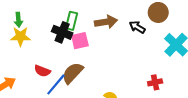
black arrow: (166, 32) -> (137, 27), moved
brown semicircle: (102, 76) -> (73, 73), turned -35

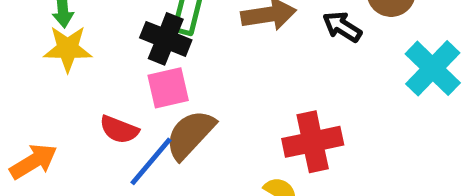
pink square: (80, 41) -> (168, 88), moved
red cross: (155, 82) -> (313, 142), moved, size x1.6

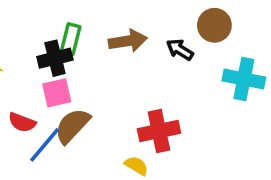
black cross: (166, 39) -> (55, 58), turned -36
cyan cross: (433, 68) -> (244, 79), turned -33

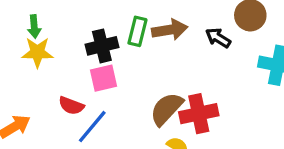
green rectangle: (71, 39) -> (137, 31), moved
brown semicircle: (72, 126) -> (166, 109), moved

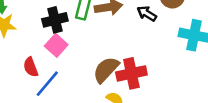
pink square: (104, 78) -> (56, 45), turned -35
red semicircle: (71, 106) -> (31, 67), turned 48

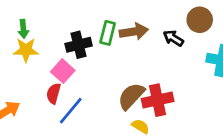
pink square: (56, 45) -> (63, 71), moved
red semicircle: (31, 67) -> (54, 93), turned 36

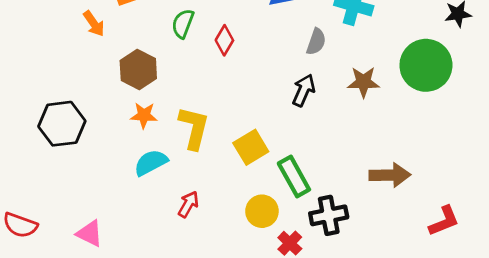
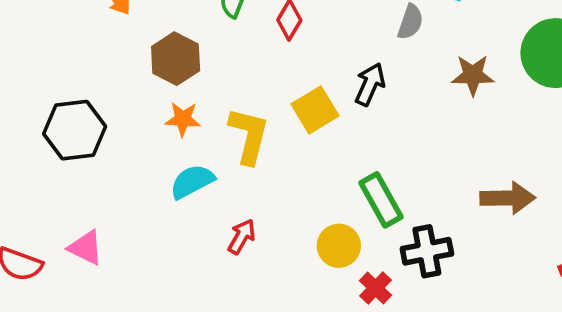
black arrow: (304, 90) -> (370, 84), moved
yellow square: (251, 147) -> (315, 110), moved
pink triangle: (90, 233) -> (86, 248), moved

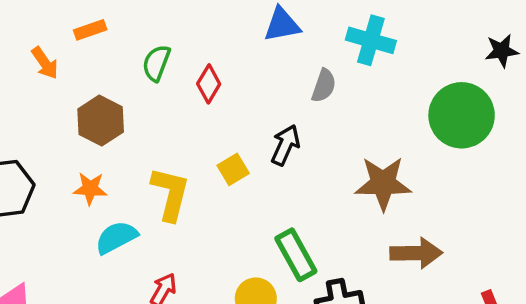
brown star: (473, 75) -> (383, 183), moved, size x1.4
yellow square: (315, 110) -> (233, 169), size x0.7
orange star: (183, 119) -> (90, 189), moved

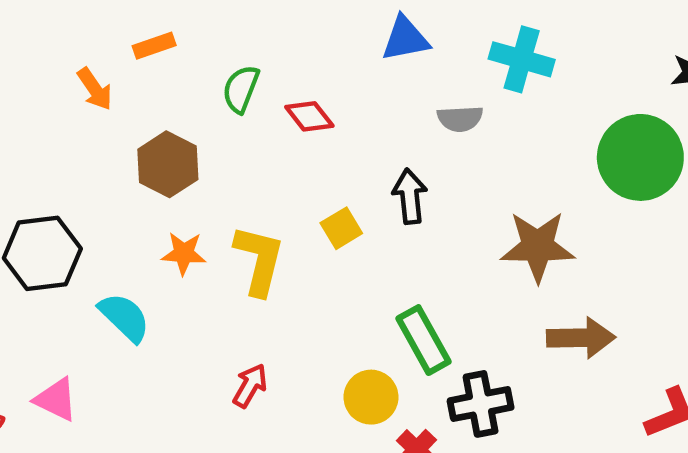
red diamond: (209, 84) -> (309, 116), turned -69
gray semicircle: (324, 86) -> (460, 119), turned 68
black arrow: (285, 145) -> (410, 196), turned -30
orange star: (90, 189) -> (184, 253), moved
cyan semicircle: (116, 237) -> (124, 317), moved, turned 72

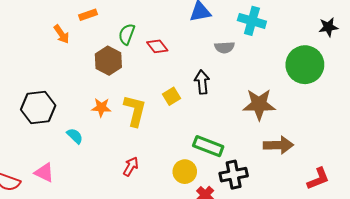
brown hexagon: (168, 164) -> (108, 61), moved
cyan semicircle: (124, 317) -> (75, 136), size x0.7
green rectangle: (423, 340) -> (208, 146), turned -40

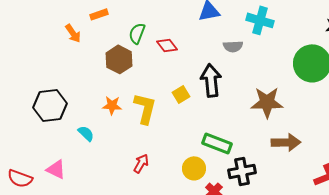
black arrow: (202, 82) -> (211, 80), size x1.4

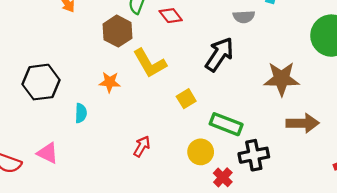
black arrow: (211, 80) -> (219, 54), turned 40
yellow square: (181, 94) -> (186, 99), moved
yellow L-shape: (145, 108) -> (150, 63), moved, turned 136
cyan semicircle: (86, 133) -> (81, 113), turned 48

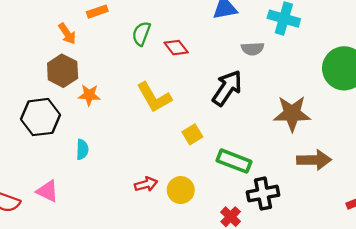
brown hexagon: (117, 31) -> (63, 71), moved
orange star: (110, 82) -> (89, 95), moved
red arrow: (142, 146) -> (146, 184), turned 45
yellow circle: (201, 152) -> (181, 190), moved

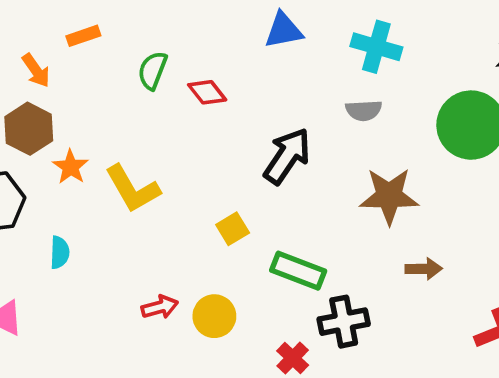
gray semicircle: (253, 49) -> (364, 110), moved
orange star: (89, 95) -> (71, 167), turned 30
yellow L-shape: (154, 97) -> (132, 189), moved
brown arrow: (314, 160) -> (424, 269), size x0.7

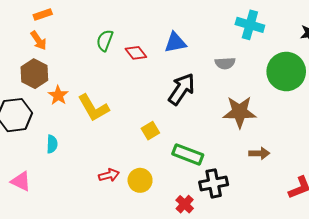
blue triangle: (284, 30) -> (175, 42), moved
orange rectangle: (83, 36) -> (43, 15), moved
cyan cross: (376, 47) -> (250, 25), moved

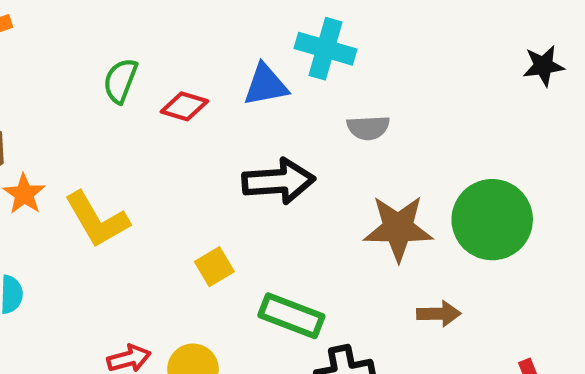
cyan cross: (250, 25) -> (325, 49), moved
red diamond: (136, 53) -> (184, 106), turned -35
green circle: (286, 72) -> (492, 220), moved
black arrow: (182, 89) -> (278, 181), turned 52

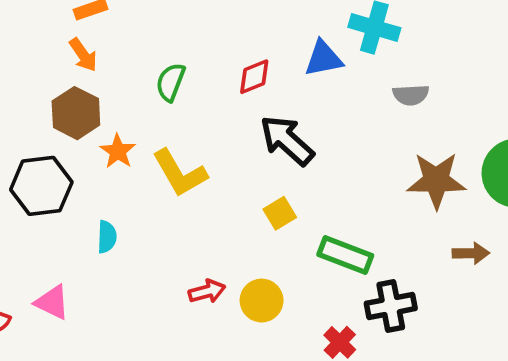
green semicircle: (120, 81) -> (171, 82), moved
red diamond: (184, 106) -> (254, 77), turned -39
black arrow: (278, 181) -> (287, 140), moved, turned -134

▸ **Written task**
Tell me how many lines of the records include the word "green", and say nothing else.

▸ **Task result**
4